INSTRUCTIONS FOR THE TASK: Of the entries below, restate word for word only the section that runs from the line with "C6: 33pF (+12V, 0V) -> 33pF (0V, NET3)" to the line with "U5 pin VS: DGND -> 5V", counting both ends.

DATASET EXTRACT:
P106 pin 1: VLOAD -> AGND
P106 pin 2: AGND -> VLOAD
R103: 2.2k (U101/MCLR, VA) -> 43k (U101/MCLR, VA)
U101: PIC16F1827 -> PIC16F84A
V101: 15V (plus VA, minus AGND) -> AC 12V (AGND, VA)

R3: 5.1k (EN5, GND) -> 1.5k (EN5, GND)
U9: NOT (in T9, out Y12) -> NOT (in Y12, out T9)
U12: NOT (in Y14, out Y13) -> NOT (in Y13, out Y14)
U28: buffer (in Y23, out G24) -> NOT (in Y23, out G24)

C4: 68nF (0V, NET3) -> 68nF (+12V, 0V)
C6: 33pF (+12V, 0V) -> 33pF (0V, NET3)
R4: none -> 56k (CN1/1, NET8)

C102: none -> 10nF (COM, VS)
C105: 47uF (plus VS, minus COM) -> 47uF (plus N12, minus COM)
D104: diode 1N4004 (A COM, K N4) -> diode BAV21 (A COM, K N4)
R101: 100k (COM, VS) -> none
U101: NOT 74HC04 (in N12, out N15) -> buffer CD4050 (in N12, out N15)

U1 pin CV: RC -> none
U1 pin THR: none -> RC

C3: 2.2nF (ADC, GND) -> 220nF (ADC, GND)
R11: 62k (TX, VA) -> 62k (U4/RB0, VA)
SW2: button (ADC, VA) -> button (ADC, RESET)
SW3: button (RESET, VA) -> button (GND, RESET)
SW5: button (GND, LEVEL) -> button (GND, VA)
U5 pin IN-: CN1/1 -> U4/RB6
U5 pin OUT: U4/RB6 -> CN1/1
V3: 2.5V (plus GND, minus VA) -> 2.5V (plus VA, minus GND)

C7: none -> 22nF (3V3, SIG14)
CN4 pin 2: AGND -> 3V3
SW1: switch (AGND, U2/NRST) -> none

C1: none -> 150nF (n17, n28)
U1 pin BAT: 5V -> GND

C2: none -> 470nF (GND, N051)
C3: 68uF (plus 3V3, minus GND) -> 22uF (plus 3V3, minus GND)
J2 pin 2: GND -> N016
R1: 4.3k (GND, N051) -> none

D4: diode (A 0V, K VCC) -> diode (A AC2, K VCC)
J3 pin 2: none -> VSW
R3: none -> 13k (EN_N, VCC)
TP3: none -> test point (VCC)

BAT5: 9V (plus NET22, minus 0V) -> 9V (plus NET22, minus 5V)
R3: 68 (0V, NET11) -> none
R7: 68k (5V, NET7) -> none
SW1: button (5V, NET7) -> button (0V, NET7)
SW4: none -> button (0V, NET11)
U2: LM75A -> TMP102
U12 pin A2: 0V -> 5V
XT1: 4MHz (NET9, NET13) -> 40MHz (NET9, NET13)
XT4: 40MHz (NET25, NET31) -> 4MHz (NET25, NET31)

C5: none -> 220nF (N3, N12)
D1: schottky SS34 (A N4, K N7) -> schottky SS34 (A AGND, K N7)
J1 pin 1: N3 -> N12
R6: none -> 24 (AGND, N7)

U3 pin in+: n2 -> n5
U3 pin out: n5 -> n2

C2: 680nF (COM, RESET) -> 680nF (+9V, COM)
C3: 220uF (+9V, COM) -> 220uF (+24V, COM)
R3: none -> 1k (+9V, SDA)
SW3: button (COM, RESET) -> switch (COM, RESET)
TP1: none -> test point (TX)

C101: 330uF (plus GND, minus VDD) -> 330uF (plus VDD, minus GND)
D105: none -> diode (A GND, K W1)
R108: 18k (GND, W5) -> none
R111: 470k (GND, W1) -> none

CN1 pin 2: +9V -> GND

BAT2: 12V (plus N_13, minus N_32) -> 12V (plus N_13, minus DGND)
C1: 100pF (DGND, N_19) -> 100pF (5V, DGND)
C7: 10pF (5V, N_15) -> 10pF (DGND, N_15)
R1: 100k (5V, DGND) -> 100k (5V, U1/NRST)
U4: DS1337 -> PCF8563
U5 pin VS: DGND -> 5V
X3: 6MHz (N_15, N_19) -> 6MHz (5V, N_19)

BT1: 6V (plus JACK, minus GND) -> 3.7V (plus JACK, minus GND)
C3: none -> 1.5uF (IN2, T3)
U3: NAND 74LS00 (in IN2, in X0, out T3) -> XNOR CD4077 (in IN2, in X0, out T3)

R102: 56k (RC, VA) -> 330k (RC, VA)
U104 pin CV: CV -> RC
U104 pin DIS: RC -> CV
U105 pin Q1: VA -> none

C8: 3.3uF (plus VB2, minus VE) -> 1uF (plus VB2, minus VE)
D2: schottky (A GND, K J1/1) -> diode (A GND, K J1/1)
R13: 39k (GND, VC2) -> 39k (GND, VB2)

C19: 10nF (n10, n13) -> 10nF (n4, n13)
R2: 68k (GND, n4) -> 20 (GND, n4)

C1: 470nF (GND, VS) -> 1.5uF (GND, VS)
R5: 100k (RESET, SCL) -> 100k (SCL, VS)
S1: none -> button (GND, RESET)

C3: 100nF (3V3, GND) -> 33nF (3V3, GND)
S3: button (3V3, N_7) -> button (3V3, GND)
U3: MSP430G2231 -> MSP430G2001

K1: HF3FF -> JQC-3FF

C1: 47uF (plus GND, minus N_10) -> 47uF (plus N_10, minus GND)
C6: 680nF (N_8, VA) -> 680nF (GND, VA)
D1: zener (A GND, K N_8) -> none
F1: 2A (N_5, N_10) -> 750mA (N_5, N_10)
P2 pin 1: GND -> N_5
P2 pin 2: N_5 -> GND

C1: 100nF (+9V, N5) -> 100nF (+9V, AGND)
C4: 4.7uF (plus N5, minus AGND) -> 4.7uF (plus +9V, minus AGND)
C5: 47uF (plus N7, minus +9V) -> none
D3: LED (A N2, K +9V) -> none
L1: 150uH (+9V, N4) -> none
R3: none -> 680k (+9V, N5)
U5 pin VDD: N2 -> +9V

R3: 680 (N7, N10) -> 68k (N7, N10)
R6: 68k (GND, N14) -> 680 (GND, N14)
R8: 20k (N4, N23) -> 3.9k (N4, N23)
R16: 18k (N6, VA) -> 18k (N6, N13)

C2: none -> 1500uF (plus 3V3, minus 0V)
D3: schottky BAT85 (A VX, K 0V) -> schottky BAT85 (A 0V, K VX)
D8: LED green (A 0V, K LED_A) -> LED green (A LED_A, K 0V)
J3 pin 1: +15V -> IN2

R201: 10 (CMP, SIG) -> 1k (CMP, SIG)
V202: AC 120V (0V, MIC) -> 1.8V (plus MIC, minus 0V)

YOUR SOLUTION:
C6: 33pF (+12V, 0V) -> 33pF (0V, NET3)
R4: none -> 56k (CN1/1, NET8)

C102: none -> 10nF (COM, VS)
C105: 47uF (plus VS, minus COM) -> 47uF (plus N12, minus COM)
D104: diode 1N4004 (A COM, K N4) -> diode BAV21 (A COM, K N4)
R101: 100k (COM, VS) -> none
U101: NOT 74HC04 (in N12, out N15) -> buffer CD4050 (in N12, out N15)

U1 pin CV: RC -> none
U1 pin THR: none -> RC

C3: 2.2nF (ADC, GND) -> 220nF (ADC, GND)
R11: 62k (TX, VA) -> 62k (U4/RB0, VA)
SW2: button (ADC, VA) -> button (ADC, RESET)
SW3: button (RESET, VA) -> button (GND, RESET)
SW5: button (GND, LEVEL) -> button (GND, VA)
U5 pin IN-: CN1/1 -> U4/RB6
U5 pin OUT: U4/RB6 -> CN1/1
V3: 2.5V (plus GND, minus VA) -> 2.5V (plus VA, minus GND)

C7: none -> 22nF (3V3, SIG14)
CN4 pin 2: AGND -> 3V3
SW1: switch (AGND, U2/NRST) -> none

C1: none -> 150nF (n17, n28)
U1 pin BAT: 5V -> GND

C2: none -> 470nF (GND, N051)
C3: 68uF (plus 3V3, minus GND) -> 22uF (plus 3V3, minus GND)
J2 pin 2: GND -> N016
R1: 4.3k (GND, N051) -> none

D4: diode (A 0V, K VCC) -> diode (A AC2, K VCC)
J3 pin 2: none -> VSW
R3: none -> 13k (EN_N, VCC)
TP3: none -> test point (VCC)

BAT5: 9V (plus NET22, minus 0V) -> 9V (plus NET22, minus 5V)
R3: 68 (0V, NET11) -> none
R7: 68k (5V, NET7) -> none
SW1: button (5V, NET7) -> button (0V, NET7)
SW4: none -> button (0V, NET11)
U2: LM75A -> TMP102
U12 pin A2: 0V -> 5V
XT1: 4MHz (NET9, NET13) -> 40MHz (NET9, NET13)
XT4: 40MHz (NET25, NET31) -> 4MHz (NET25, NET31)

C5: none -> 220nF (N3, N12)
D1: schottky SS34 (A N4, K N7) -> schottky SS34 (A AGND, K N7)
J1 pin 1: N3 -> N12
R6: none -> 24 (AGND, N7)

U3 pin in+: n2 -> n5
U3 pin out: n5 -> n2

C2: 680nF (COM, RESET) -> 680nF (+9V, COM)
C3: 220uF (+9V, COM) -> 220uF (+24V, COM)
R3: none -> 1k (+9V, SDA)
SW3: button (COM, RESET) -> switch (COM, RESET)
TP1: none -> test point (TX)

C101: 330uF (plus GND, minus VDD) -> 330uF (plus VDD, minus GND)
D105: none -> diode (A GND, K W1)
R108: 18k (GND, W5) -> none
R111: 470k (GND, W1) -> none

CN1 pin 2: +9V -> GND

BAT2: 12V (plus N_13, minus N_32) -> 12V (plus N_13, minus DGND)
C1: 100pF (DGND, N_19) -> 100pF (5V, DGND)
C7: 10pF (5V, N_15) -> 10pF (DGND, N_15)
R1: 100k (5V, DGND) -> 100k (5V, U1/NRST)
U4: DS1337 -> PCF8563
U5 pin VS: DGND -> 5V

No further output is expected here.